Before-and-after object listings:
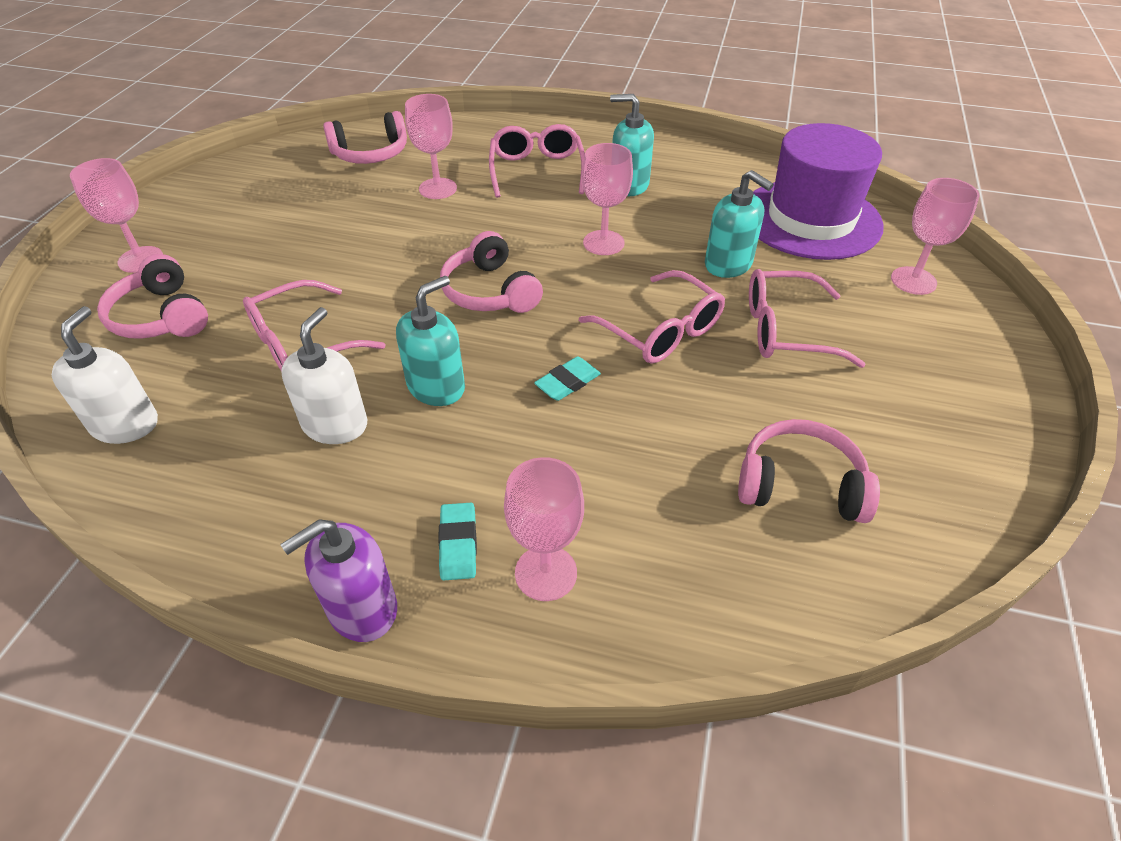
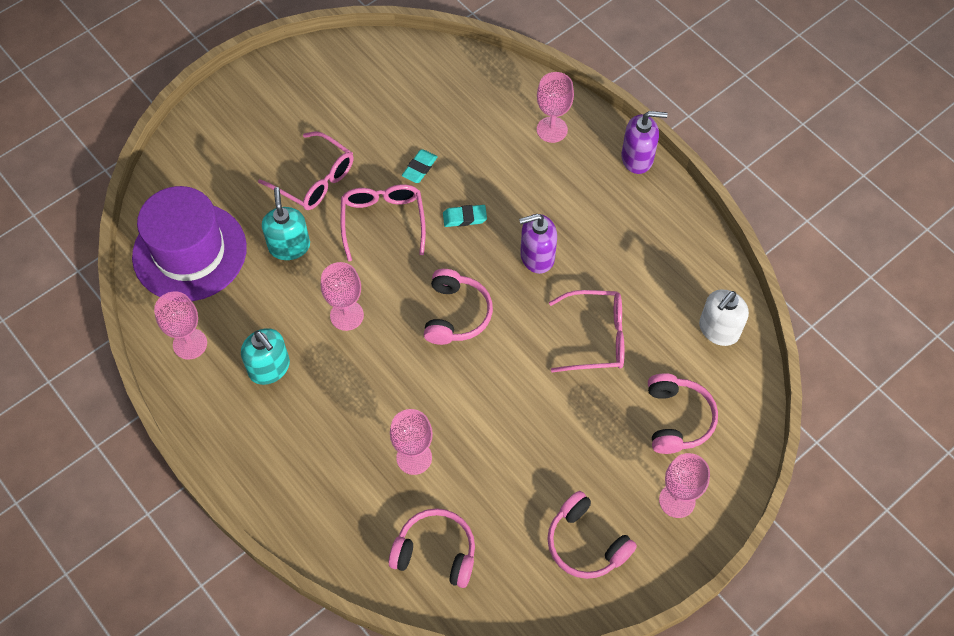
camera: 145 degrees left, 15 degrees up
(335, 425) = (604, 262): white soap dispenser -> none
(436, 387) = (537, 256): turquoise soap dispenser -> purple soap dispenser
(458, 544) = (581, 162): turquoise eraser -> turquoise eraser (419, 168)
(537, 170) = (320, 433): pink glasses -> none
(800, 485) = (408, 101): pink headphones -> pink headphones (586, 543)
(913, 281) = (199, 167): pink goblet -> pink goblet (190, 344)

** PROBLEM DETAILS **
Find all the lines with "none" in the data and copy them.

** YOUR RESPONSE **
(335, 425) = (604, 262): white soap dispenser -> none
(537, 170) = (320, 433): pink glasses -> none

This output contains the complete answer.